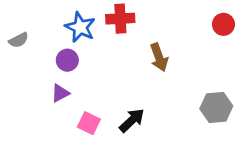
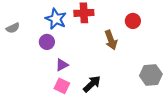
red circle: (223, 24) -> (133, 21), moved
purple triangle: (60, 93) -> (62, 65), moved

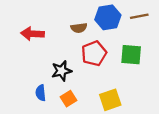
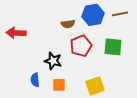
red arrow: (32, 34) -> (16, 33), moved
black star: (62, 71) -> (53, 61), turned 30
orange square: (68, 99) -> (59, 85), turned 32

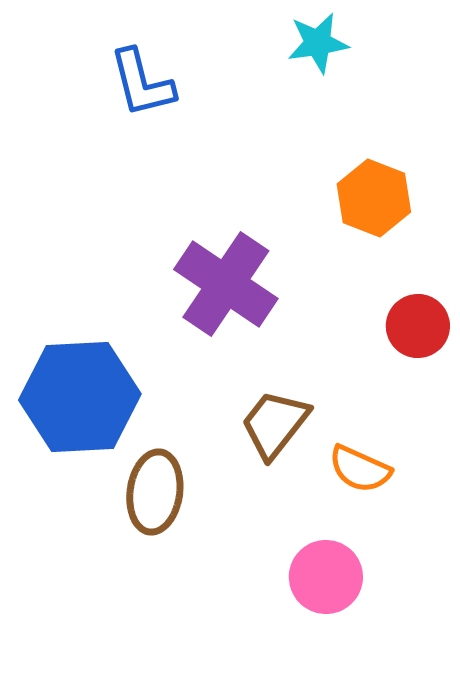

---+---

Transcribe the listing exactly, skipping pictures.

red circle: (223, 24) -> (133, 21), moved
purple triangle: (60, 93) -> (62, 65), moved

red arrow: (32, 34) -> (16, 33), moved
black star: (62, 71) -> (53, 61), turned 30
orange square: (68, 99) -> (59, 85), turned 32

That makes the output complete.